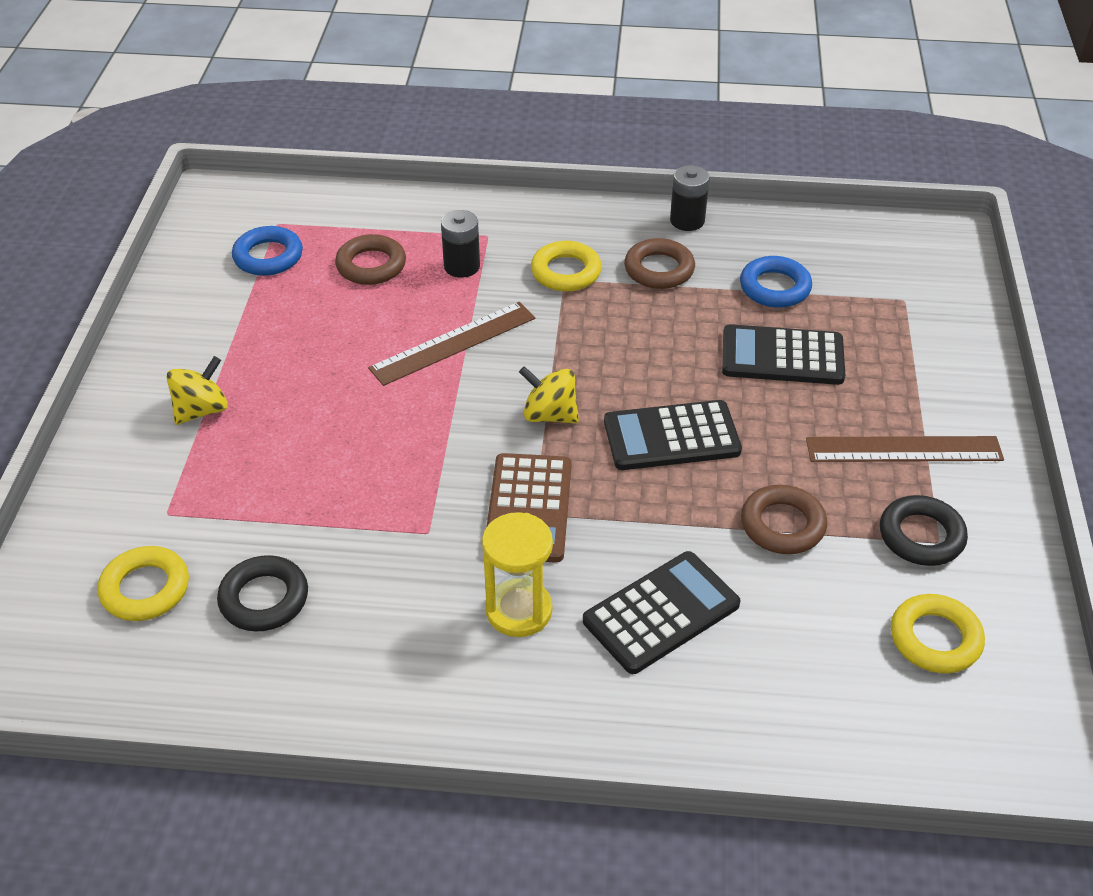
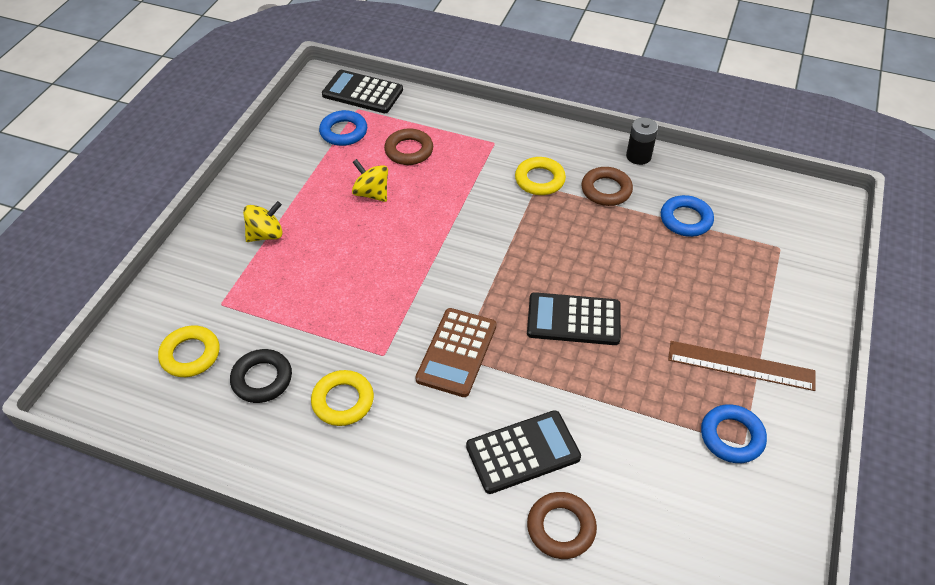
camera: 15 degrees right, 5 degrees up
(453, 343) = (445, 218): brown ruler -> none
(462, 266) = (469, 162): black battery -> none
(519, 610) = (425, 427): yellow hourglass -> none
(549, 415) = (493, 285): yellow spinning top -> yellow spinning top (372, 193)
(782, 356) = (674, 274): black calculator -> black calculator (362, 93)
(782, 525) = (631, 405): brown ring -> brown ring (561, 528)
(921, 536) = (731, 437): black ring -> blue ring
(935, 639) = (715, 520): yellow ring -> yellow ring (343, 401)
---
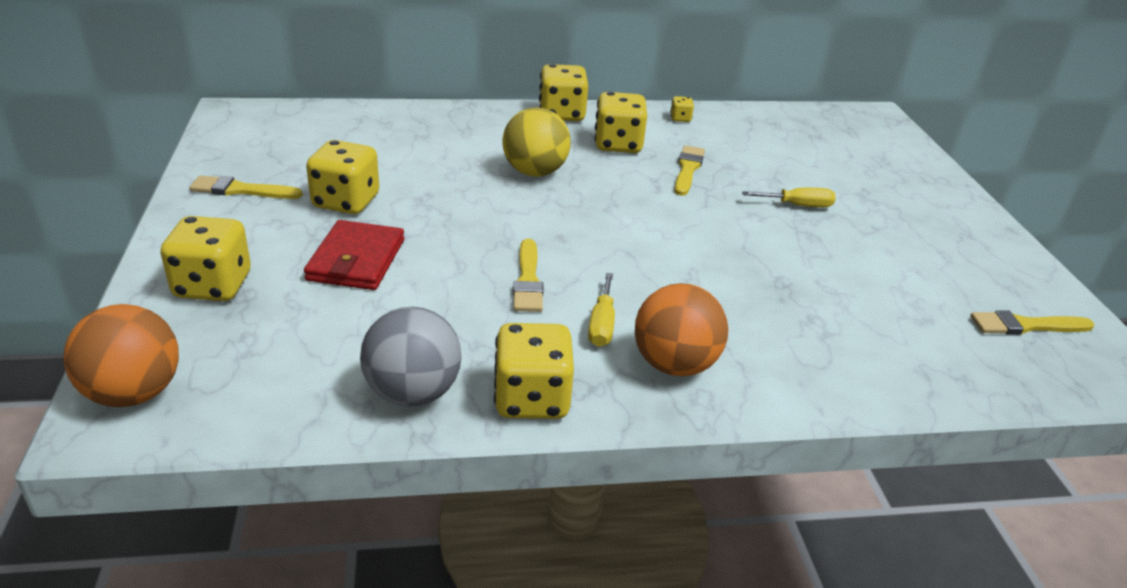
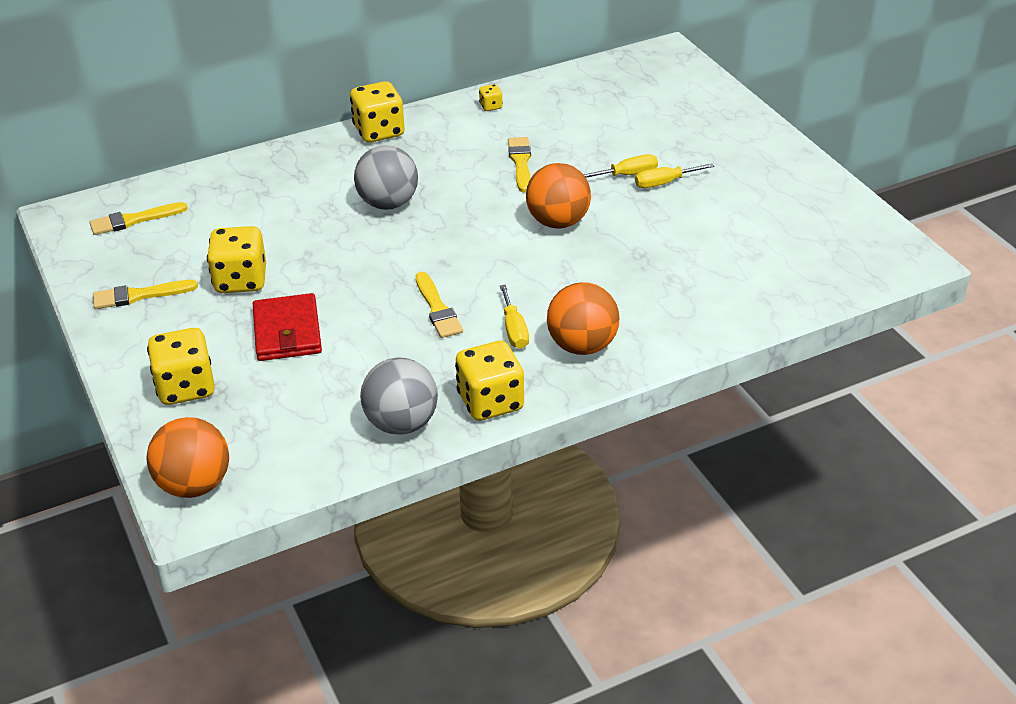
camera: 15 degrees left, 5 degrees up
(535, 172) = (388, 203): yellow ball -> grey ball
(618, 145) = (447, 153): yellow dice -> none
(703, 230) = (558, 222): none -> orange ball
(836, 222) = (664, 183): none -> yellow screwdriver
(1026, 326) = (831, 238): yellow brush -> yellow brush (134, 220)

(EXERCISE BRIEF) Out of the listing above, reproduce exactly the lines from the one with "(921, 536) = (731, 437): black" up to and including the one with "(935, 639) = (715, 520): yellow".

(EXERCISE RESULT)
(921, 536) = (731, 437): black ring -> blue ring
(935, 639) = (715, 520): yellow ring -> yellow ring (343, 401)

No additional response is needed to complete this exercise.